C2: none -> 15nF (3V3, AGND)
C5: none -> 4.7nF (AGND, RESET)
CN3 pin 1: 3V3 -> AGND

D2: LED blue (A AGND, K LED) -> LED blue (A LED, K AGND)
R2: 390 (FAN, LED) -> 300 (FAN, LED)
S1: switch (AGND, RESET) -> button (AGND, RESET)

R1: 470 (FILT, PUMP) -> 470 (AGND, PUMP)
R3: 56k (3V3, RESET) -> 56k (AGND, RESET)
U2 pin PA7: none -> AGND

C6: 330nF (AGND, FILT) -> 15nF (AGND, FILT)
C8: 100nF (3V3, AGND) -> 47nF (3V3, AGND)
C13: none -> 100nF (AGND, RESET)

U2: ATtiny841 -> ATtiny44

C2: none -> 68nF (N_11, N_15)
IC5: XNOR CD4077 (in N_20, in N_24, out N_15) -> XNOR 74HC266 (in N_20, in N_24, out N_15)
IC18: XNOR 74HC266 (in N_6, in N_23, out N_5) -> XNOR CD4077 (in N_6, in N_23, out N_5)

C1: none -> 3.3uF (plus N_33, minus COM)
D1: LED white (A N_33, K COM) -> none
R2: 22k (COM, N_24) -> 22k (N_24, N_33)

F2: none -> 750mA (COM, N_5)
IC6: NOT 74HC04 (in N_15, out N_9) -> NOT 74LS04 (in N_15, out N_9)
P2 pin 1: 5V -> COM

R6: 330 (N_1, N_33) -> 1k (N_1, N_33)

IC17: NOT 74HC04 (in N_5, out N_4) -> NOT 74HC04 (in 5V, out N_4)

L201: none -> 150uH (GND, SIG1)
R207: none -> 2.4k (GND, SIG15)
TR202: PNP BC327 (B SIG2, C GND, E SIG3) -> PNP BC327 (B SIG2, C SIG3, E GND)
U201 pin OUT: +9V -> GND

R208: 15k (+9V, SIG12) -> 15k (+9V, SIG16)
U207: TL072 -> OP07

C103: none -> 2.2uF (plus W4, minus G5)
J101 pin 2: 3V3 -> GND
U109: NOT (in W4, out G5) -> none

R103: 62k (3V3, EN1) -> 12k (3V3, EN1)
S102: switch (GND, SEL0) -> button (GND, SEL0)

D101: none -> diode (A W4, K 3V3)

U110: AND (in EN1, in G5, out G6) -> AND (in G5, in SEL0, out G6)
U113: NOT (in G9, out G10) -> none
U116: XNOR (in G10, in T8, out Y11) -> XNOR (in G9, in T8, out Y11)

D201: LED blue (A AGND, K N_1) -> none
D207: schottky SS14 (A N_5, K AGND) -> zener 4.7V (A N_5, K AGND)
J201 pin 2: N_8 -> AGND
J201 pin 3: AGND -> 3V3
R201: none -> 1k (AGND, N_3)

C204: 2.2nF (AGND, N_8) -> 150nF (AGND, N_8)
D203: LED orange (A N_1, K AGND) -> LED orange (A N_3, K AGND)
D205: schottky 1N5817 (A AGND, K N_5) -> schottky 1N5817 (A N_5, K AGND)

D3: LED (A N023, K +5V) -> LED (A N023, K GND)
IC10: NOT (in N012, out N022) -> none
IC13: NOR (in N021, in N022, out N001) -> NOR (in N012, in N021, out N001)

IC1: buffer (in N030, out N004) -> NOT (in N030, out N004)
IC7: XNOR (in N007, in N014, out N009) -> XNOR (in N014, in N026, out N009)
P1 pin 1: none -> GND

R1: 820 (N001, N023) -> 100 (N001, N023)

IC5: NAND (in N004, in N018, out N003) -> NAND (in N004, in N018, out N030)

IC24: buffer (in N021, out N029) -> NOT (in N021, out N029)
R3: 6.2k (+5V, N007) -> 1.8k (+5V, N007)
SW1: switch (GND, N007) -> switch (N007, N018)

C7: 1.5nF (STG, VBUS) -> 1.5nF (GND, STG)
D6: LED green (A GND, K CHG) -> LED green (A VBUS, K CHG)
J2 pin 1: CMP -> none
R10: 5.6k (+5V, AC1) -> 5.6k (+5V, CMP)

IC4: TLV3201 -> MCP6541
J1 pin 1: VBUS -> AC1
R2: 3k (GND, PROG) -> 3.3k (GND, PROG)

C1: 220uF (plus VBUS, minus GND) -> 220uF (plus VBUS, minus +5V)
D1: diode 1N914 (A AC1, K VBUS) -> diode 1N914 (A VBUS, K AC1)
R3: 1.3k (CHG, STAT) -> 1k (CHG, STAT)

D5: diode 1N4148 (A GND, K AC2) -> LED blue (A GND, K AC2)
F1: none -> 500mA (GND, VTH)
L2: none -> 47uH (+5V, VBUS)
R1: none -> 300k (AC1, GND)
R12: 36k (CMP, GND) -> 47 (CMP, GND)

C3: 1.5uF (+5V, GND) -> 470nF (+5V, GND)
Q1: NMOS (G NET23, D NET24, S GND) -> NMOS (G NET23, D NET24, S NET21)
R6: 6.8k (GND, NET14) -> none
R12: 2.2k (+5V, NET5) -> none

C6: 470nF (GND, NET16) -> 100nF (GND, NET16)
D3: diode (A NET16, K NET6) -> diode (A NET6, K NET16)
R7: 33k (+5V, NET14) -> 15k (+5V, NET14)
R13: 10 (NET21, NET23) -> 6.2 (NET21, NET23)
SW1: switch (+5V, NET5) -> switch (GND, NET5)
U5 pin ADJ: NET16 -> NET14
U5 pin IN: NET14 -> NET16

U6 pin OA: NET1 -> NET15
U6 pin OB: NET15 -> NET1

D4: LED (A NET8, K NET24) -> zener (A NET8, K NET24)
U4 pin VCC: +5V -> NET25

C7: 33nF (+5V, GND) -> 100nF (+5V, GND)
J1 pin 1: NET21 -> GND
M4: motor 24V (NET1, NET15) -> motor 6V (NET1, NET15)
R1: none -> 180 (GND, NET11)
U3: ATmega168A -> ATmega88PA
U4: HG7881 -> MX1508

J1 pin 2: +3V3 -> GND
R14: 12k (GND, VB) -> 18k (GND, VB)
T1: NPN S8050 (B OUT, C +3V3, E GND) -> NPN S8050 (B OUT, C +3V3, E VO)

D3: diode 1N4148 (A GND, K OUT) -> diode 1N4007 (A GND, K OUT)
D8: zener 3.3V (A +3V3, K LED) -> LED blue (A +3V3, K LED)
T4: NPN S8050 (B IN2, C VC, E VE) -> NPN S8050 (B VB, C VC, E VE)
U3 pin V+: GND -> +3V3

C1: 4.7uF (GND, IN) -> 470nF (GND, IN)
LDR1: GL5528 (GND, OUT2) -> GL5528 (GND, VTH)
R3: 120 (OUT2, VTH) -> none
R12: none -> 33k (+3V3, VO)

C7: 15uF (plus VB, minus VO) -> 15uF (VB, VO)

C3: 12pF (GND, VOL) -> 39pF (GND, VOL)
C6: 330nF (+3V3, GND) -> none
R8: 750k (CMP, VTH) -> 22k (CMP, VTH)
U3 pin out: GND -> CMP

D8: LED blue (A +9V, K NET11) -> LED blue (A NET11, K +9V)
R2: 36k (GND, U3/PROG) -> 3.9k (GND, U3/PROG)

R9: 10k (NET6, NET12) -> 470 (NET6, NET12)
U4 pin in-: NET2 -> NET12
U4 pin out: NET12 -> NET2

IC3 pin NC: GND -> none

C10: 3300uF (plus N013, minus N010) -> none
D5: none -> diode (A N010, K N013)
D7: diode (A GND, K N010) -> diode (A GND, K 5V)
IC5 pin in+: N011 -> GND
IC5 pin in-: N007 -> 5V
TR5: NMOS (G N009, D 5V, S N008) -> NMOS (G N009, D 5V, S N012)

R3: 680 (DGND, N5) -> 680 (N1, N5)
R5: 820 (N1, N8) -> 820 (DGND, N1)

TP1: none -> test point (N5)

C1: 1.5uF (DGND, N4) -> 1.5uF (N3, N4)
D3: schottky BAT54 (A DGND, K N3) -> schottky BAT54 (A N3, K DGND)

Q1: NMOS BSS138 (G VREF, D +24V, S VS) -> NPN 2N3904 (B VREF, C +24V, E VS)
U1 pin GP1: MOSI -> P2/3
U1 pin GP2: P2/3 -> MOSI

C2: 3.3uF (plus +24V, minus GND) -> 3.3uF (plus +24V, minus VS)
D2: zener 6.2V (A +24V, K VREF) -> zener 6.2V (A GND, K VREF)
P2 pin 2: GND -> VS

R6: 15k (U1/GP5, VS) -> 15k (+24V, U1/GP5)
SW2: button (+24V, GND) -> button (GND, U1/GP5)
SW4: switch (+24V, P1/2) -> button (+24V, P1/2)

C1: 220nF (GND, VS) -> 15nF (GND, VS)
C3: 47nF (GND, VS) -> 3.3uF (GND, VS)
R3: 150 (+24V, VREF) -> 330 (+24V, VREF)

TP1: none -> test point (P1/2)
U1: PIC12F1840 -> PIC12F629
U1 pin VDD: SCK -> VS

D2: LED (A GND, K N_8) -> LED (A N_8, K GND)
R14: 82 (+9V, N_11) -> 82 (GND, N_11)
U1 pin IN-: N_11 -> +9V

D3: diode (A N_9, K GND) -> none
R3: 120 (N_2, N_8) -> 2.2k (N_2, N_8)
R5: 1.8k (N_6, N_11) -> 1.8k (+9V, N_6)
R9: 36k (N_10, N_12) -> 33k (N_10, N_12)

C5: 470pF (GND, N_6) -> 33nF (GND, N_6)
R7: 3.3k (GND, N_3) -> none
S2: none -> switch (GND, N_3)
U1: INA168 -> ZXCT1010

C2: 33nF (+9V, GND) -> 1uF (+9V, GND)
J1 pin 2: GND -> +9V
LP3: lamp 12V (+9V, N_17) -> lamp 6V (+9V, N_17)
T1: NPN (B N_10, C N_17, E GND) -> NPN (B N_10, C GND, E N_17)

§ **Exercise brief**
Identify the lines of the data that contain the word "test". Copy each of them.

§ **Written answer**
TP1: none -> test point (N5)
TP1: none -> test point (P1/2)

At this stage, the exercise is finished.